### [WORK REQUEST]
Retype all of the listing exactly, passing over any picture you find.

### [DATA FOR PROCESSING]
──────
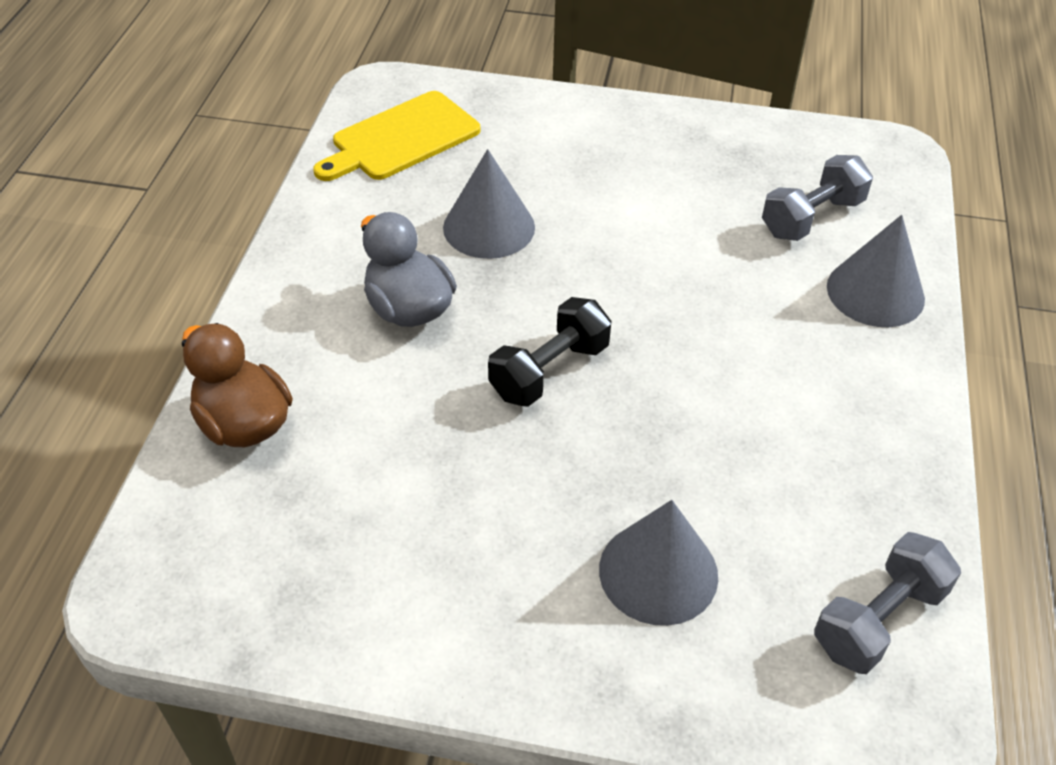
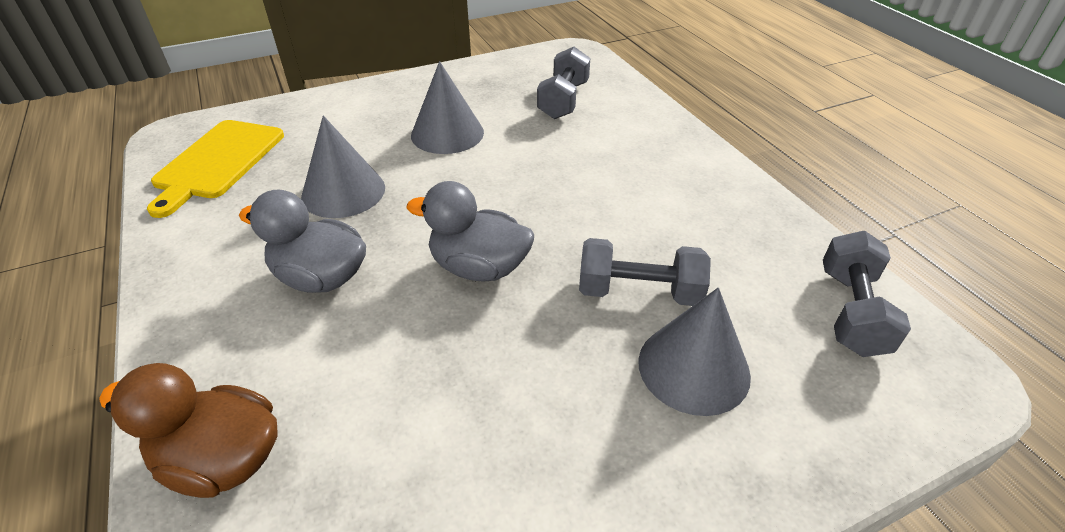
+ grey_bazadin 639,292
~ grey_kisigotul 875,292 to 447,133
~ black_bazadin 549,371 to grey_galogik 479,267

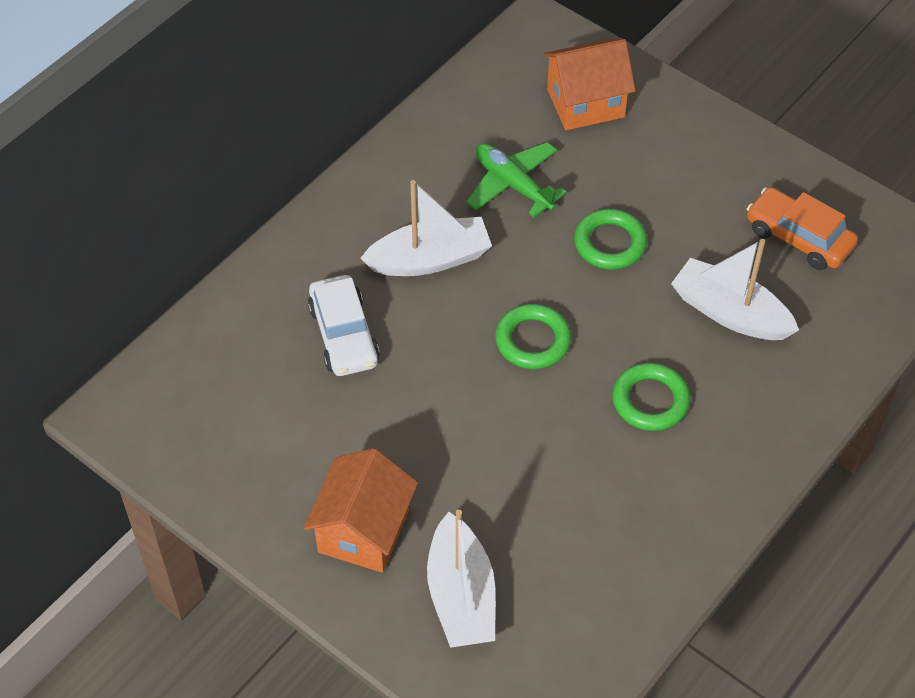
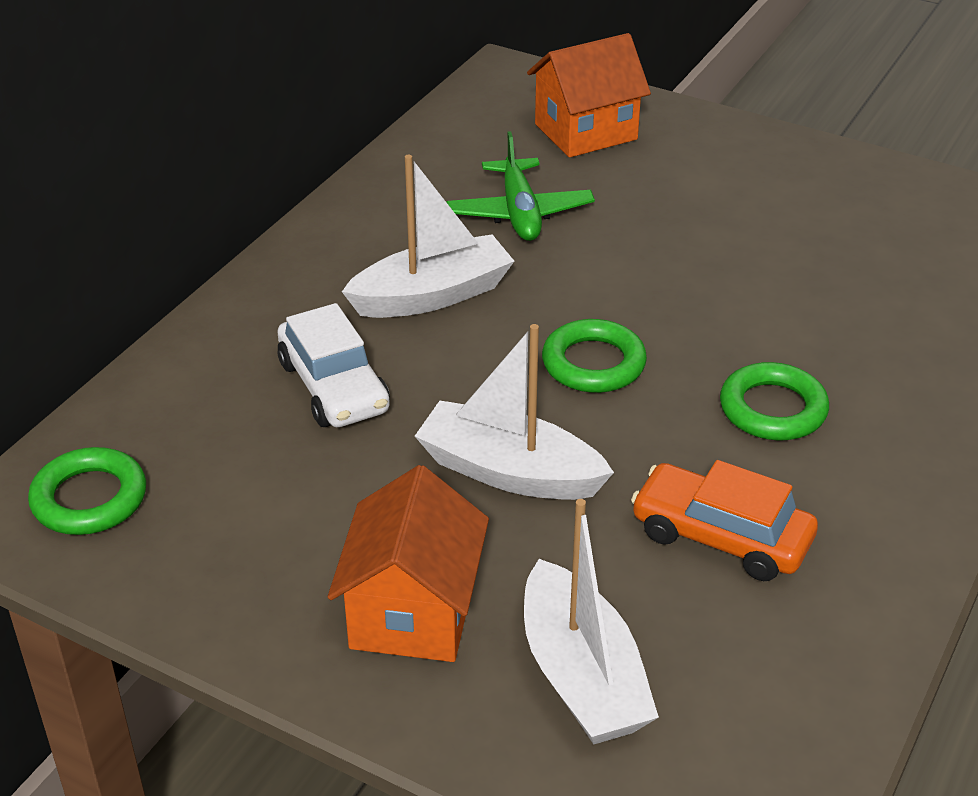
~ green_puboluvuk 610,243 to 89,499
~ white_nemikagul 730,313 to 509,472
~ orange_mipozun 798,238 to 721,537
~ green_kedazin 513,185 = 519,213 135 degrees counterclockwise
──────
### [RESPONSE TO THE EXERCISE]
+ grey_bazadin 639,292
~ grey_kisigotul 875,292 to 447,133
~ black_bazadin 549,371 to grey_galogik 479,267

~ green_puboluvuk 610,243 to 89,499
~ white_nemikagul 730,313 to 509,472
~ orange_mipozun 798,238 to 721,537
~ green_kedazin 513,185 = 519,213 135 degrees counterclockwise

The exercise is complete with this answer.